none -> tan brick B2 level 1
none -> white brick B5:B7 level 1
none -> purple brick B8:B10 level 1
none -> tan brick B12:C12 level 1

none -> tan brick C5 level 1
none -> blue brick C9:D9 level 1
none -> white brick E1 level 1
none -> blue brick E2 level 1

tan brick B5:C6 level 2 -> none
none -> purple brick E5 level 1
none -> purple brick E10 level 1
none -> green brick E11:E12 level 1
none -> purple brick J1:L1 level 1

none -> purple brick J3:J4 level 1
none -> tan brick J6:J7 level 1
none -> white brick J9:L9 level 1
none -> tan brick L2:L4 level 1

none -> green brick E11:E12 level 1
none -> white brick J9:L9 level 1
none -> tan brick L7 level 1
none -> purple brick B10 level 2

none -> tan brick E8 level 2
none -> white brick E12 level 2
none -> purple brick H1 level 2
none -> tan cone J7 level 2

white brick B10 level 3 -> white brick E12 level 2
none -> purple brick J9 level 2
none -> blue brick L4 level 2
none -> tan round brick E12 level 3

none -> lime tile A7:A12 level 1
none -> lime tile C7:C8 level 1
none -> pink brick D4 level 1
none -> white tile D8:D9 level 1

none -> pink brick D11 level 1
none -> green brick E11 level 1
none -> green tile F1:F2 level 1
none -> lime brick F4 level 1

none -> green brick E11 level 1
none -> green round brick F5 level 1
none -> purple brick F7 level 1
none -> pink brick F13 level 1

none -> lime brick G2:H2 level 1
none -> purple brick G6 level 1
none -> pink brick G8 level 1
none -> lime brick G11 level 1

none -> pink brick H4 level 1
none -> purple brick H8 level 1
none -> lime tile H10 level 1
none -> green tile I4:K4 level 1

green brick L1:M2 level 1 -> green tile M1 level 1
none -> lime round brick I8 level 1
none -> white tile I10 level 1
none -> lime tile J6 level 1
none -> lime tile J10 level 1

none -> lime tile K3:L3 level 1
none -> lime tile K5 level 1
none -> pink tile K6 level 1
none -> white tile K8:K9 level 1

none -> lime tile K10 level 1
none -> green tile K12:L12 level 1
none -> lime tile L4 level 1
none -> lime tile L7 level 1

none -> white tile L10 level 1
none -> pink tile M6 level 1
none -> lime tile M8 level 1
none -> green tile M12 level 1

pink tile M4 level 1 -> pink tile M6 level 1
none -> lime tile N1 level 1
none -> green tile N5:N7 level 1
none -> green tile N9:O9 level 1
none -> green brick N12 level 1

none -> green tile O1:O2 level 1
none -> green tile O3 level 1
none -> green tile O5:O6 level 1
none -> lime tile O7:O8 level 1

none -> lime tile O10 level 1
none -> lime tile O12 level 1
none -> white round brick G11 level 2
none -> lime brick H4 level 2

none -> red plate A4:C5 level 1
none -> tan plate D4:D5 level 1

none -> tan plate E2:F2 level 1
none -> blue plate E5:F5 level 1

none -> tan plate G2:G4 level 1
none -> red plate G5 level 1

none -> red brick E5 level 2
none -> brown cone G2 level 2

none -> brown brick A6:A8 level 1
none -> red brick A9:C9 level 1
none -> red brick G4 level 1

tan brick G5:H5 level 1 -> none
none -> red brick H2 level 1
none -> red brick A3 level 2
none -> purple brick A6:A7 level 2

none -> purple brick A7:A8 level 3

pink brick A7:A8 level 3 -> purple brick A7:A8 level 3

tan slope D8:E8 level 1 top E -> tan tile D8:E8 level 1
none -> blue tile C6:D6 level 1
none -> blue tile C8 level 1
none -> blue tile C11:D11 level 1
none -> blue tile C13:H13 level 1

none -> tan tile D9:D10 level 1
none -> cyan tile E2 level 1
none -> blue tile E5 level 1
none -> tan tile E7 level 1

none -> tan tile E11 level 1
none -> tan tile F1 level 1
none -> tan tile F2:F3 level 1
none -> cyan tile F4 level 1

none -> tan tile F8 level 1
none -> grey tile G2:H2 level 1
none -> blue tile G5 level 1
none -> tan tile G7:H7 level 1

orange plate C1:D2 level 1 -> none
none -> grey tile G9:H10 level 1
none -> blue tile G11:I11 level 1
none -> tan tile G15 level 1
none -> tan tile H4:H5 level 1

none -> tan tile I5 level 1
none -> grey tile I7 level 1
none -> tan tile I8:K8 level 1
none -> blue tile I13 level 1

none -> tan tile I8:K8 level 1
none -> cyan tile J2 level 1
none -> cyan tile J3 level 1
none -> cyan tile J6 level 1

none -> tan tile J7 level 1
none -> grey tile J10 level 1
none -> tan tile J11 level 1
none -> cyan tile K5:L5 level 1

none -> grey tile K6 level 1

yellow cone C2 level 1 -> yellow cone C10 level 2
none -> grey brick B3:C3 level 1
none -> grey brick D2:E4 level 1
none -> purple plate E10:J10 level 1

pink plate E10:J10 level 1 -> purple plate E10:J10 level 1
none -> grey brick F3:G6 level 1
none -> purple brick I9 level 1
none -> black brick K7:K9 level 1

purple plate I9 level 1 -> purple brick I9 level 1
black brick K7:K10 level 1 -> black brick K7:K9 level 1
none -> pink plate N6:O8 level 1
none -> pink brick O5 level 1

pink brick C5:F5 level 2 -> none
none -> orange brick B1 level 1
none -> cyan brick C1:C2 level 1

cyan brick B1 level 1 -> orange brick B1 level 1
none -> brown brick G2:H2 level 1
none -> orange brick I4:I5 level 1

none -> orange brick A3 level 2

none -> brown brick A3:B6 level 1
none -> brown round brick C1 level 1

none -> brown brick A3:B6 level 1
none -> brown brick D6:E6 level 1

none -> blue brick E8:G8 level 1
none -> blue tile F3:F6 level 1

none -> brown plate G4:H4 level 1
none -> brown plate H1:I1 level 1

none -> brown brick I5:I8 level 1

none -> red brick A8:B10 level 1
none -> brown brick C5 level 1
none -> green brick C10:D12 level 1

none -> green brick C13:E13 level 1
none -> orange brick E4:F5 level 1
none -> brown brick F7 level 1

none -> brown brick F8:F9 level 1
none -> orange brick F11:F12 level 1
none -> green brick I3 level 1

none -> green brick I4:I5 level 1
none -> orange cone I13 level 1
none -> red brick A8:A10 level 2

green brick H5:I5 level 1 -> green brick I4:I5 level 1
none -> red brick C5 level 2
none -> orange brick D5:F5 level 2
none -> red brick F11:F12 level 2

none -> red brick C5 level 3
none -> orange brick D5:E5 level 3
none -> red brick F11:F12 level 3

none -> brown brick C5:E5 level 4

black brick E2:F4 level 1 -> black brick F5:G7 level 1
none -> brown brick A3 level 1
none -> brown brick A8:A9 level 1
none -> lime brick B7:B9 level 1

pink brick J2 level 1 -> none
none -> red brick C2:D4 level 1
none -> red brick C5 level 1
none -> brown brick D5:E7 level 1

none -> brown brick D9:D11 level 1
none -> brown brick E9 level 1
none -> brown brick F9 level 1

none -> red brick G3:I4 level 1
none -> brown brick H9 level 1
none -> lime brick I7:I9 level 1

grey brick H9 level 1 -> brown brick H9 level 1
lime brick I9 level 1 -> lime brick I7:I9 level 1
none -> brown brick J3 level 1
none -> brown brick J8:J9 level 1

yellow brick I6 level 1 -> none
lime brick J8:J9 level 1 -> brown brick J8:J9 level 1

──────────

* _EXERCISE AIM_
An exact copy of the lines above, from the one containing "none -> green tile O5:O6 level 1" through the one containing "none -> red plate G5 level 1", is the whole of the answer.

* _RESULT BELOW_
none -> green tile O5:O6 level 1
none -> lime tile O7:O8 level 1

none -> lime tile O10 level 1
none -> lime tile O12 level 1
none -> white round brick G11 level 2
none -> lime brick H4 level 2

none -> red plate A4:C5 level 1
none -> tan plate D4:D5 level 1

none -> tan plate E2:F2 level 1
none -> blue plate E5:F5 level 1

none -> tan plate G2:G4 level 1
none -> red plate G5 level 1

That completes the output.